■ WHAT YOU WILL DO
Where a picture appears, leave it out, and print the rest of the records as they are.

(Data records)
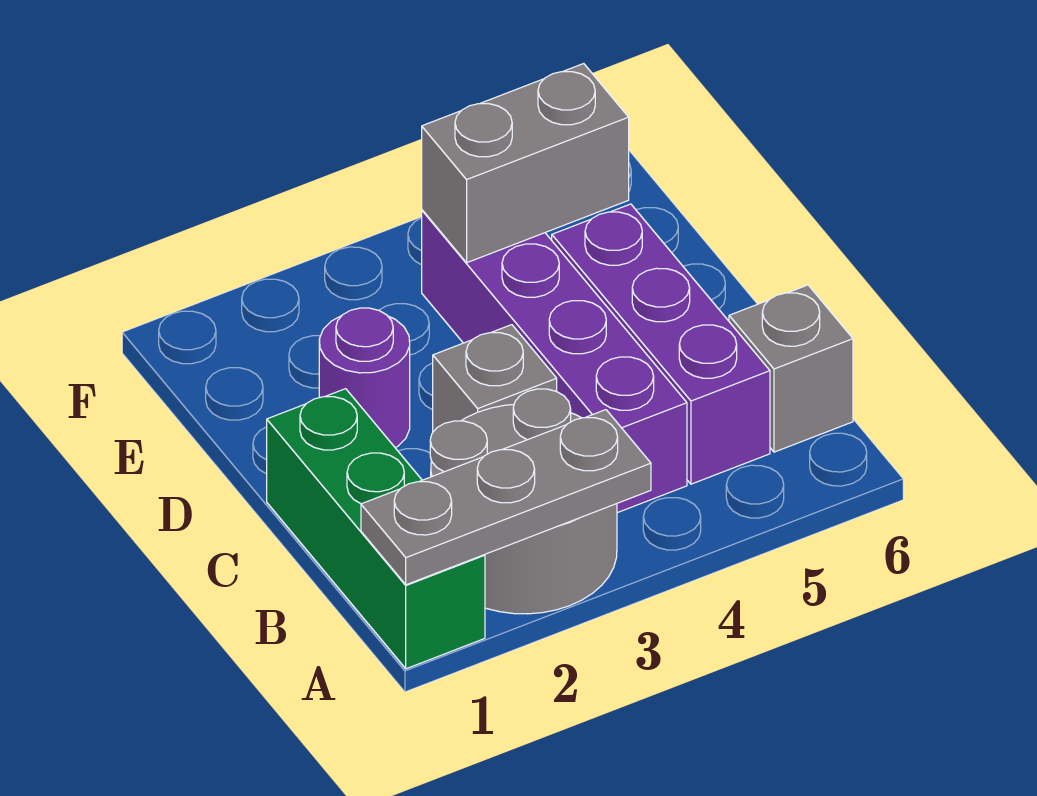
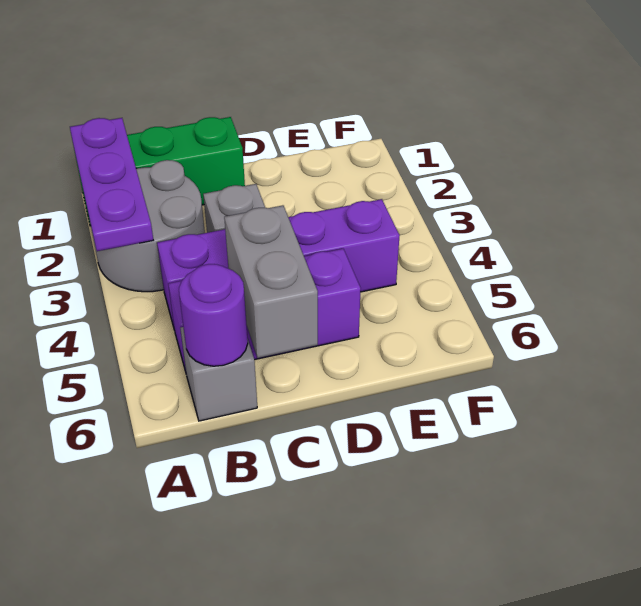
grey plate A1:A3 level 2 -> purple plate A1:A3 level 2
purple round brick D2 level 1 -> purple round brick B6 level 2
grey brick E4:E5 level 2 -> grey brick C5:C6 level 2

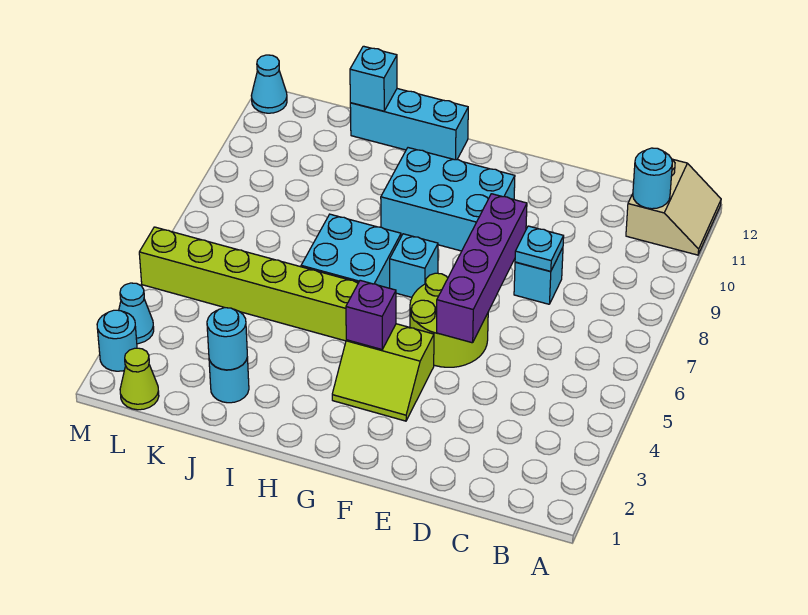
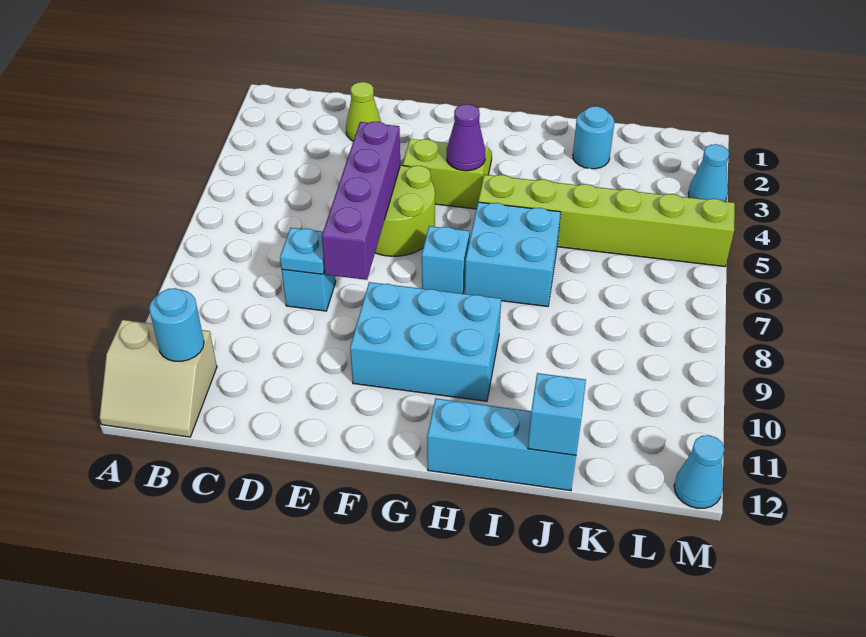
tan slope A11:B12 level 1 top B -> tan slope A11:B12 level 1 top 11
purple brick G4 level 2 -> purple cone G4 level 2
cyan round brick J2 level 2 -> none
lime cone L1 level 1 -> lime cone D2 level 1
cyan round brick M2 level 1 -> none

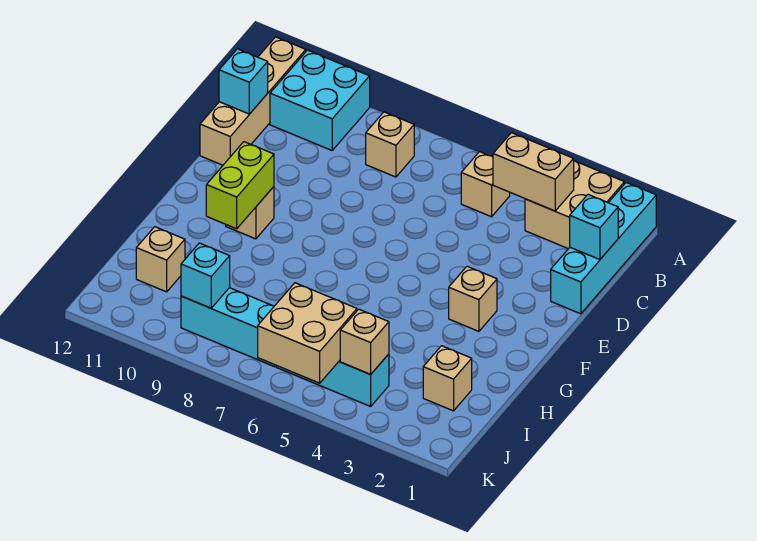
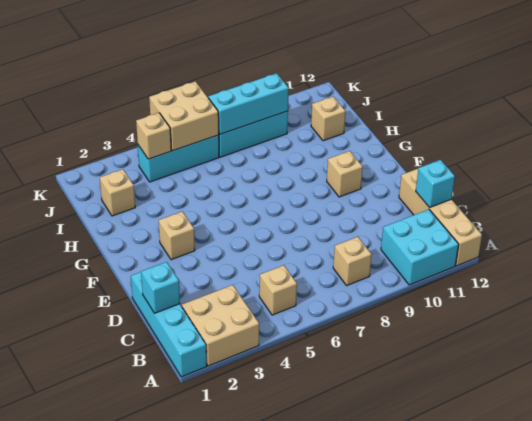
tan brick B3:B4 level 2 -> none
lime brick F10:G10 level 2 -> none
cyan brick J9 level 2 -> cyan brick J7:J9 level 2

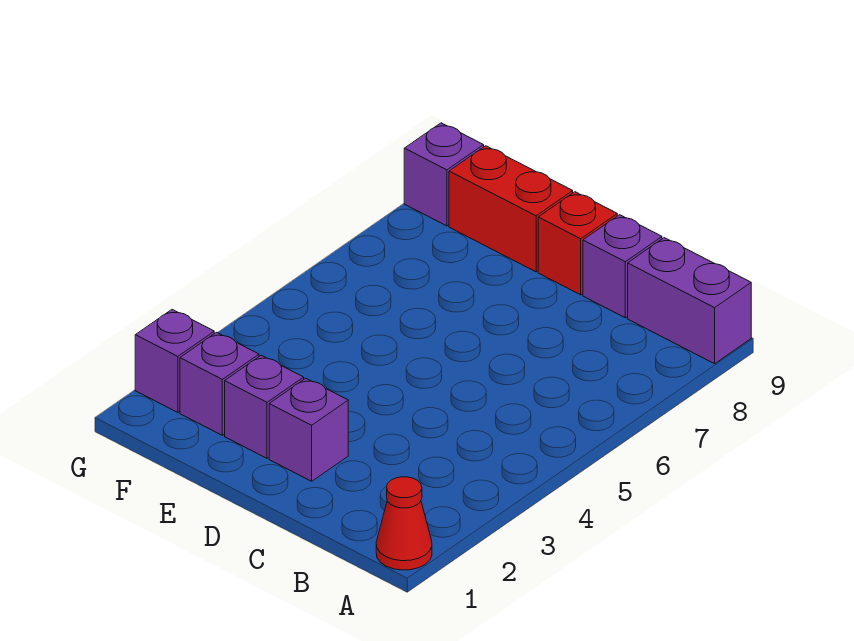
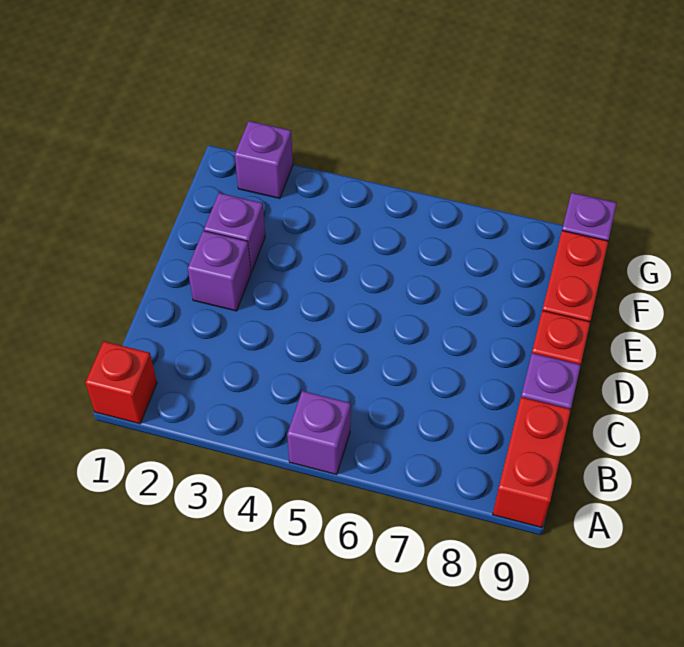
red cone A1 level 1 -> red brick A1 level 1
purple brick A9:B9 level 1 -> red brick A9:B9 level 1
purple brick F2 level 1 -> purple brick A5 level 1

■ EXERCISE SOLUTION
grey plate A1:A3 level 2 -> purple plate A1:A3 level 2
purple round brick D2 level 1 -> purple round brick B6 level 2
grey brick E4:E5 level 2 -> grey brick C5:C6 level 2

tan slope A11:B12 level 1 top B -> tan slope A11:B12 level 1 top 11
purple brick G4 level 2 -> purple cone G4 level 2
cyan round brick J2 level 2 -> none
lime cone L1 level 1 -> lime cone D2 level 1
cyan round brick M2 level 1 -> none

tan brick B3:B4 level 2 -> none
lime brick F10:G10 level 2 -> none
cyan brick J9 level 2 -> cyan brick J7:J9 level 2

red cone A1 level 1 -> red brick A1 level 1
purple brick A9:B9 level 1 -> red brick A9:B9 level 1
purple brick F2 level 1 -> purple brick A5 level 1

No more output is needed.